Render the material below as a numbered list, one item per line, and leave out any blank lines.

[Data excerpts]
* begin *

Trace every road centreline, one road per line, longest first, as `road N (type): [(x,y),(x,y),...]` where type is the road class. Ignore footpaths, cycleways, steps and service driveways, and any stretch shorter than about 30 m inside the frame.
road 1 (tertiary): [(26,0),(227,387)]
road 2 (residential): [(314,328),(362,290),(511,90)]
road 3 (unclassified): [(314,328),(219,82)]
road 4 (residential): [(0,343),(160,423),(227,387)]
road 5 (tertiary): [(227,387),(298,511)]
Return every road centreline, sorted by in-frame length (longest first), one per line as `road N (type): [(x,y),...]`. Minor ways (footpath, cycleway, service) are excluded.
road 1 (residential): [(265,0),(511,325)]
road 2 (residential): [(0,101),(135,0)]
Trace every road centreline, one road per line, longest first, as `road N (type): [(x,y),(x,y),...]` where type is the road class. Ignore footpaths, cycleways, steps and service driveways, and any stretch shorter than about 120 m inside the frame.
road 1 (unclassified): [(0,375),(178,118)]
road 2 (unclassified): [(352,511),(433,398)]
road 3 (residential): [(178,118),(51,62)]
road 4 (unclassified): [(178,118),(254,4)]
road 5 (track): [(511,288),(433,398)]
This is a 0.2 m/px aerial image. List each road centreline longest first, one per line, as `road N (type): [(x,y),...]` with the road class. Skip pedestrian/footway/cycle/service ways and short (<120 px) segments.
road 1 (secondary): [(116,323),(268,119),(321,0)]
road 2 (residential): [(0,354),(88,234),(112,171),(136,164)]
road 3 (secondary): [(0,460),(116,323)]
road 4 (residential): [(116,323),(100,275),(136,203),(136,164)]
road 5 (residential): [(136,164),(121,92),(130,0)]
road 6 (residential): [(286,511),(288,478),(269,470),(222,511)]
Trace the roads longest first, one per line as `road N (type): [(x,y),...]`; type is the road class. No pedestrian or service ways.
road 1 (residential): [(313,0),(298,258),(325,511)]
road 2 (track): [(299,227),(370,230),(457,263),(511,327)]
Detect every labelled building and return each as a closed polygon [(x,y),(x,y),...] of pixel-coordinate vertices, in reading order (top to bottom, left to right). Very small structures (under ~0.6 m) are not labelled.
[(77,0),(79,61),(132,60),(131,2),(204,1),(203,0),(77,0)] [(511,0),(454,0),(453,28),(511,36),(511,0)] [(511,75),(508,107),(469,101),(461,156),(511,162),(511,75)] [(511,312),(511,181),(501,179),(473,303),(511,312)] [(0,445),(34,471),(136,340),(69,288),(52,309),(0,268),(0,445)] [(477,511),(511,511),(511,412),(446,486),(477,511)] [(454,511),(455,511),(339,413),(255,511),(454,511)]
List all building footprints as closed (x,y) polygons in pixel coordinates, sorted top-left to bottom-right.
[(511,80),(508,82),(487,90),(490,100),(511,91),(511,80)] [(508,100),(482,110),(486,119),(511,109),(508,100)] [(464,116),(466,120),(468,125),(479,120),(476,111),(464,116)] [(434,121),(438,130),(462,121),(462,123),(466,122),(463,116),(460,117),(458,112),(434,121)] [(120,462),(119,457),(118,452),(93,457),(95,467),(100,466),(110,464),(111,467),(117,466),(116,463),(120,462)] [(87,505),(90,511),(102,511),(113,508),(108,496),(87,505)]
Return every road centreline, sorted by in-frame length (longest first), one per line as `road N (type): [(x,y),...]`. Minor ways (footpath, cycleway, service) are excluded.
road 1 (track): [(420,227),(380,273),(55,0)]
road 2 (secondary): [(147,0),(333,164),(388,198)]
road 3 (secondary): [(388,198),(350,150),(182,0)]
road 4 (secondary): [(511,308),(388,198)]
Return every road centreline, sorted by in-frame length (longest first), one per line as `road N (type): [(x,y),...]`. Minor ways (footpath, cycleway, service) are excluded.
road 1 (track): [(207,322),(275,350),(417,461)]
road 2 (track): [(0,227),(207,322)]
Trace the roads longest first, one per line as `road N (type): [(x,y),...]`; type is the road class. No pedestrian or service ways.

* end *

Full solution:
1. Trace every road centreline, one road per line, longest first, as `road N (type): [(x,y),(x,y),...]` where type is the road class. Ignore footpaths, cycleways, steps and service driveways, and any stretch shorter than about 30 m inside the frame.
2. road 1 (tertiary): [(26,0),(227,387)]
3. road 2 (residential): [(314,328),(362,290),(511,90)]
4. road 3 (unclassified): [(314,328),(219,82)]
5. road 4 (residential): [(0,343),(160,423),(227,387)]
6. road 5 (tertiary): [(227,387),(298,511)]
7. Return every road centreline, sorted by in-frame length (longest first), one per line as `road N (type): [(x,y),...]`. Minor ways (footpath, cycleway, service) are excluded.
8. road 1 (residential): [(265,0),(511,325)]
9. road 2 (residential): [(0,101),(135,0)]
10. Trace every road centreline, one road per line, longest first, as `road N (type): [(x,y),(x,y),...]` where type is the road class. Ignore footpaths, cycleways, steps and service driveways, and any stretch shorter than about 120 m inside the frame.
11. road 1 (unclassified): [(0,375),(178,118)]
12. road 2 (unclassified): [(352,511),(433,398)]
13. road 3 (residential): [(178,118),(51,62)]
14. road 4 (unclassified): [(178,118),(254,4)]
15. road 5 (track): [(511,288),(433,398)]
16. This is a 0.2 m/px aerial image. List each road centreline longest first, one per line, as `road N (type): [(x,y),...]` with the road class. Skip pedestrian/footway/cycle/service ways and short (<120 px) segments.
17. road 1 (secondary): [(116,323),(268,119),(321,0)]
18. road 2 (residential): [(0,354),(88,234),(112,171),(136,164)]
19. road 3 (secondary): [(0,460),(116,323)]
20. road 4 (residential): [(116,323),(100,275),(136,203),(136,164)]
21. road 5 (residential): [(136,164),(121,92),(130,0)]
22. road 6 (residential): [(286,511),(288,478),(269,470),(222,511)]
23. Trace the roads longest first, one per line as `road N (type): [(x,y),...]`; type is the road class. No pedestrian or service ways.
24. road 1 (residential): [(313,0),(298,258),(325,511)]
25. road 2 (track): [(299,227),(370,230),(457,263),(511,327)]
26. Detect every labelled building and return each as a closed polygon [(x,y),(x,y),...] of pixel-coordinate vertices, in reading order (top to bottom, left to right). Very small structures (under ~0.6 m) are not labelled.
27. [(77,0),(79,61),(132,60),(131,2),(204,1),(203,0),(77,0)] [(511,0),(454,0),(453,28),(511,36),(511,0)] [(511,75),(508,107),(469,101),(461,156),(511,162),(511,75)] [(511,312),(511,181),(501,179),(473,303),(511,312)] [(0,445),(34,471),(136,340),(69,288),(52,309),(0,268),(0,445)] [(477,511),(511,511),(511,412),(446,486),(477,511)] [(454,511),(455,511),(339,413),(255,511),(454,511)]
28. List all building footprints as closed (x,y) polygons in pixel coordinates, sorted top-left to bottom-right.
29. [(511,80),(508,82),(487,90),(490,100),(511,91),(511,80)] [(508,100),(482,110),(486,119),(511,109),(508,100)] [(464,116),(466,120),(468,125),(479,120),(476,111),(464,116)] [(434,121),(438,130),(462,121),(462,123),(466,122),(463,116),(460,117),(458,112),(434,121)] [(120,462),(119,457),(118,452),(93,457),(95,467),(100,466),(110,464),(111,467),(117,466),(116,463),(120,462)] [(87,505),(90,511),(102,511),(113,508),(108,496),(87,505)]
30. Return every road centreline, sorted by in-frame length (longest first), one per line as `road N (type): [(x,y),...]`. Minor ways (footpath, cycleway, service) are excluded.
31. road 1 (track): [(420,227),(380,273),(55,0)]
32. road 2 (secondary): [(147,0),(333,164),(388,198)]
33. road 3 (secondary): [(388,198),(350,150),(182,0)]
34. road 4 (secondary): [(511,308),(388,198)]
35. Return every road centreline, sorted by in-frame length (longest first), one per line as `road N (type): [(x,y),...]`. Minor ways (footpath, cycleway, service) are excluded.
36. road 1 (track): [(207,322),(275,350),(417,461)]
37. road 2 (track): [(0,227),(207,322)]
38. Trace the roads longest first, one per line as `road N (type): [(x,y),...]`; type is the road class. No pedestrian or service ways.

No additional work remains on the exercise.